WHAT THIS TASK INVOLVES — All that is wanted is the exact lines from the first line of the data below through the line with "missing | purple", both ends included, with pictures omitted.

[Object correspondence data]
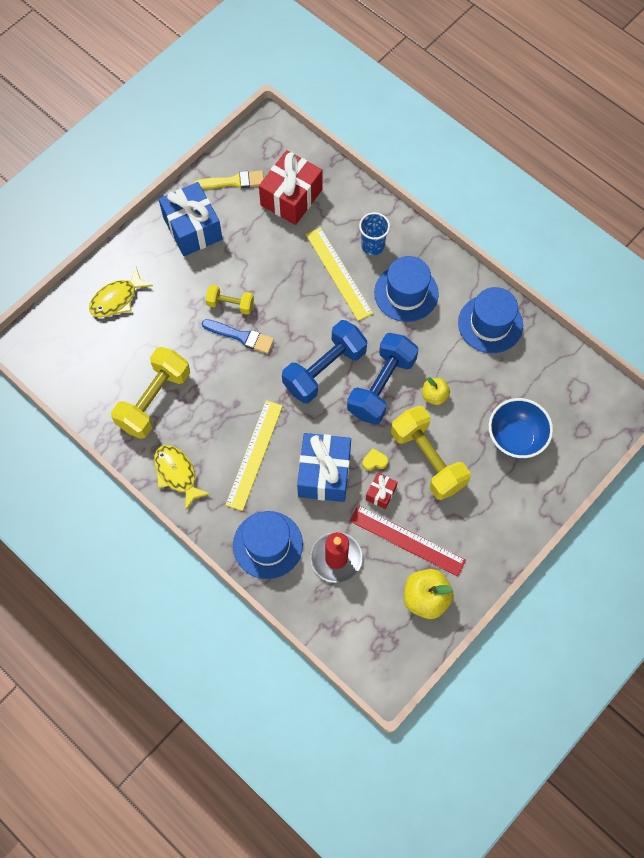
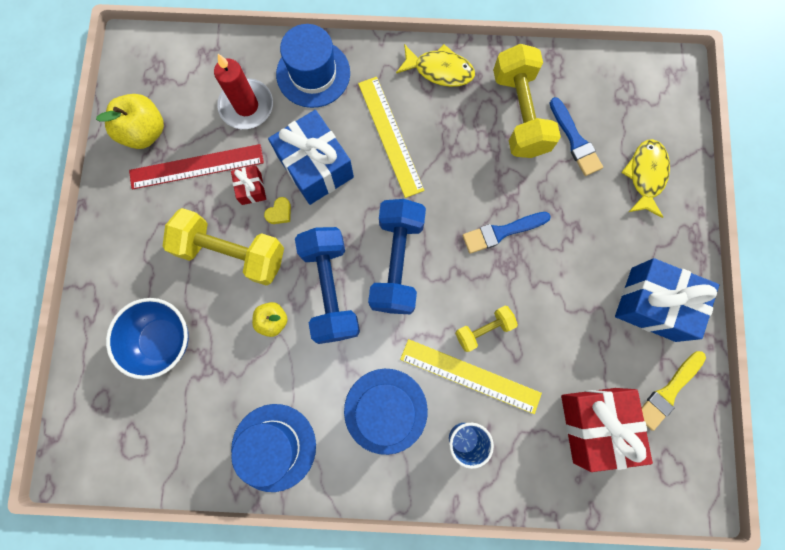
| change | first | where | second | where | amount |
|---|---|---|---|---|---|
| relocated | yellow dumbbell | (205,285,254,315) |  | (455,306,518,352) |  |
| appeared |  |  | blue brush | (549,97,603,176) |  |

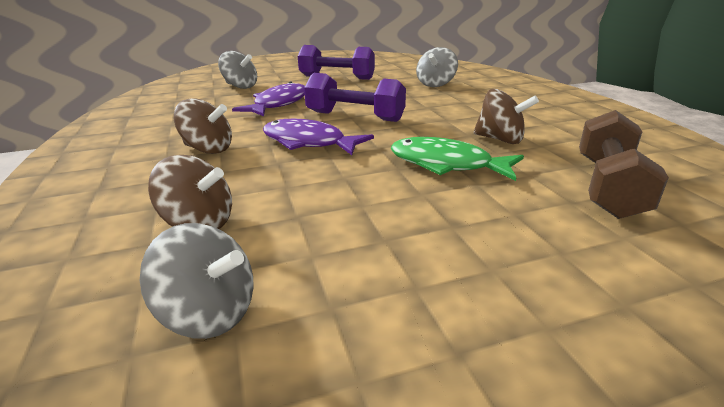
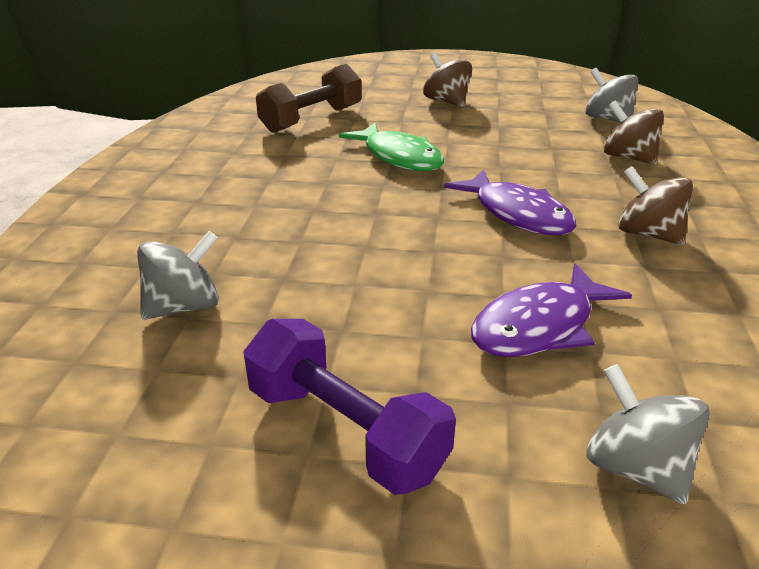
| change | first | where | second | where | amount |
|---|---|---|---|---|---|
| missing | purple dumbbell | (304,73,406,122) |  |  |  |
| relocated | brown spinning top | (474,89,539,144) |  | (423,53,472,107) |  |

TASK RESULT —
| change | first | where | second | where | amount |
|---|---|---|---|---|---|
| relocated | yellow dumbbell | (205,285,254,315) |  | (455,306,518,352) |  |
| appeared |  |  | blue brush | (549,97,603,176) |  |

| change | first | where | second | where | amount |
|---|---|---|---|---|---|
| missing | purple dumbbell | (304,73,406,122) |  |  |  |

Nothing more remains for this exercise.